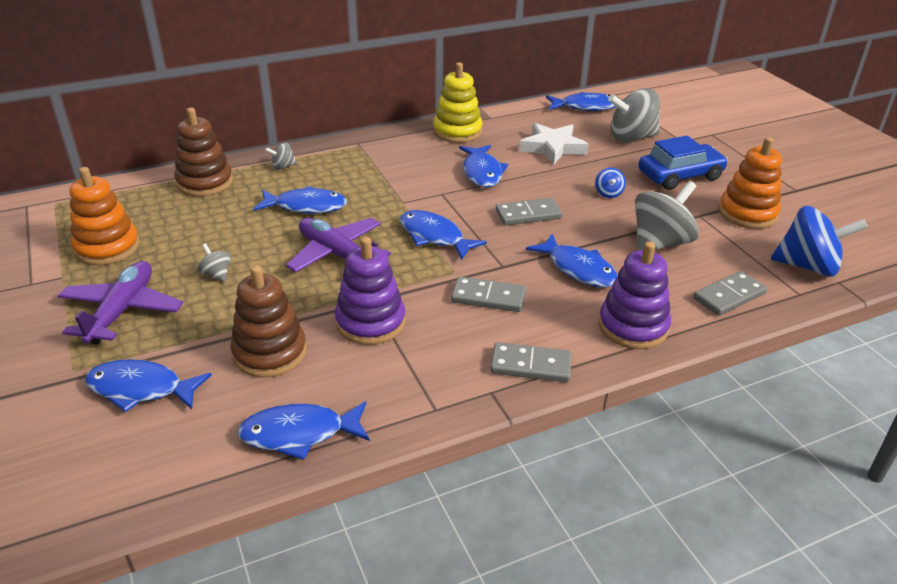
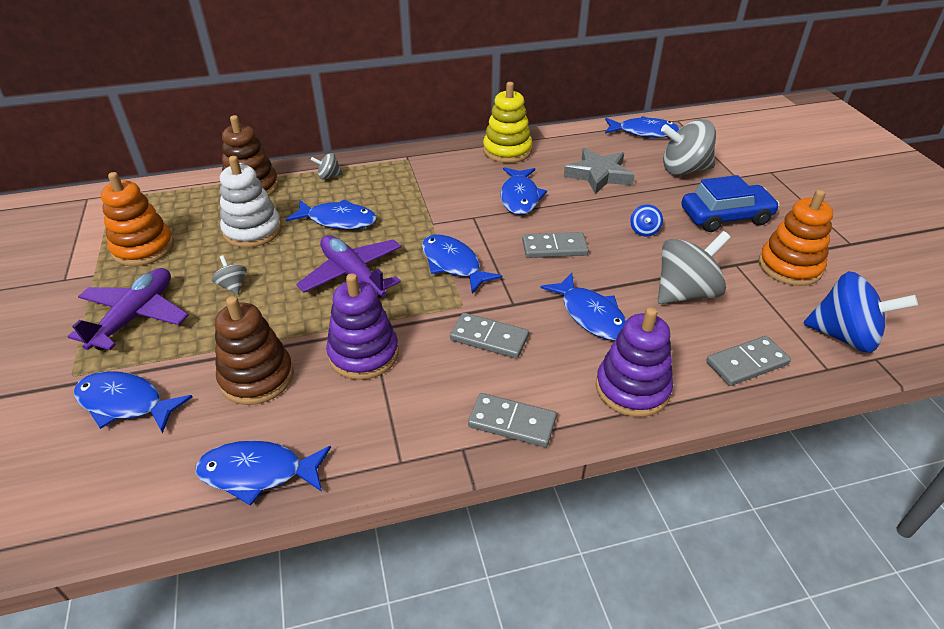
camera: 10 degrees right, 5 degrees up
white star [519,123,589,165] -> grey star [564,148,635,194]
none -> white stacking toy [220,156,282,248]

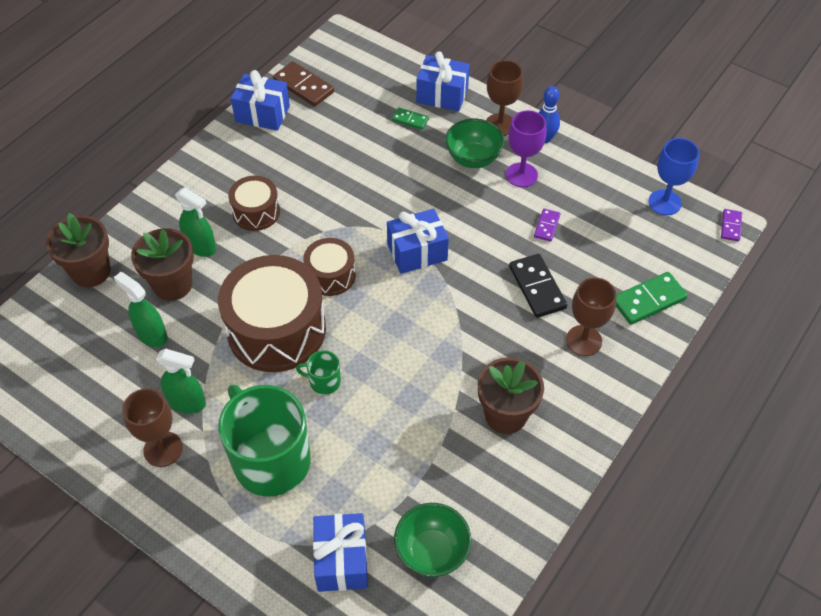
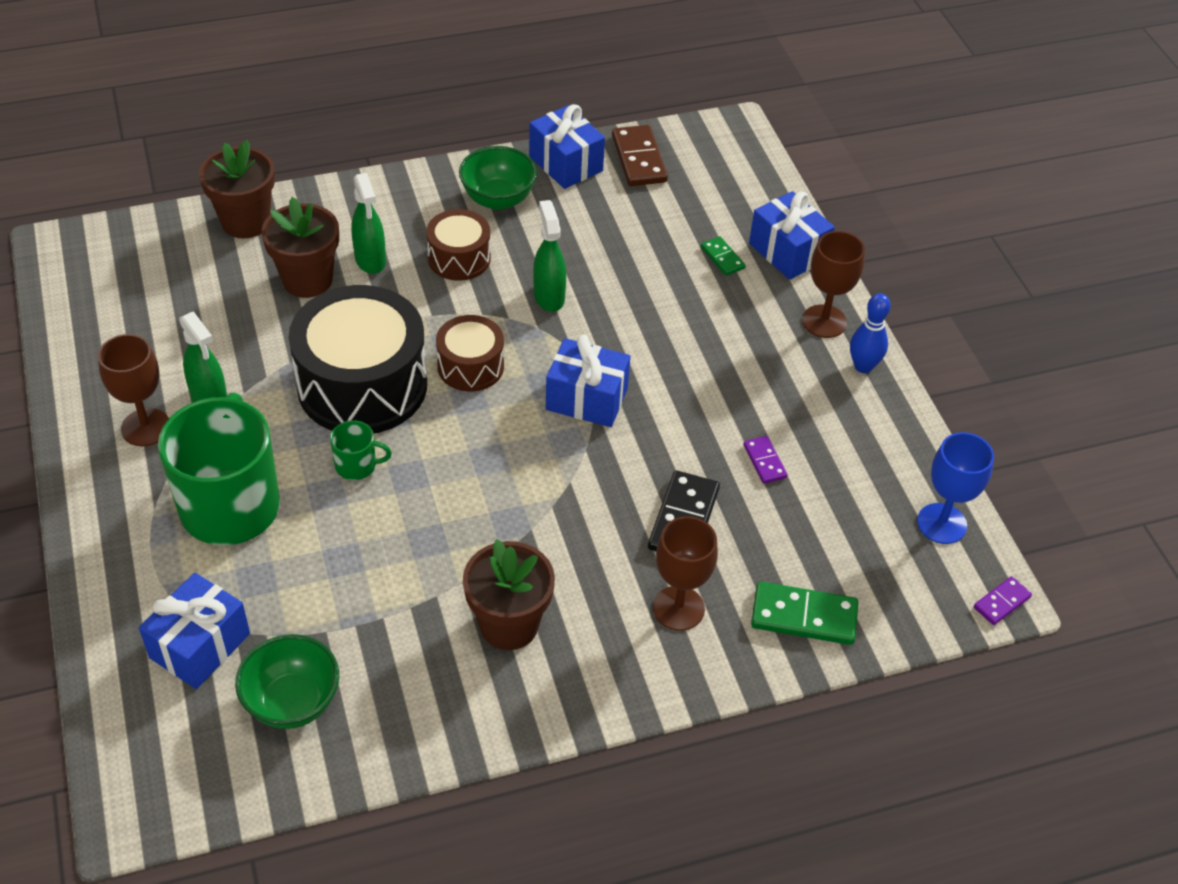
camera: 35 degrees right, 5 degrees down
green spray bottle [114,272,168,347] -> green spray bottle moved to [533,200,566,312]
brown drum [218,255,326,372] -> black drum [289,285,427,434]
green mug [296,350,341,395] -> green mug turned 135 degrees clockwise [330,420,392,480]
green bowl [445,119,504,168] -> green bowl moved to [459,146,537,210]
purple goblet [506,110,547,187] -> none
purple domino [534,209,561,242] -> purple domino turned 75 degrees counterclockwise [744,436,787,484]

· · · · ·

* **DIRECTIONS FOR THIS TASK**
Every line in the records above that contains the word "degrees" should be copied out.

* **ANSWER SPACE**
camera: 10 degrees right, 5 degrees up
camera: 35 degrees right, 5 degrees down
green mug [296,350,341,395] -> green mug turned 135 degrees clockwise [330,420,392,480]
purple domino [534,209,561,242] -> purple domino turned 75 degrees counterclockwise [744,436,787,484]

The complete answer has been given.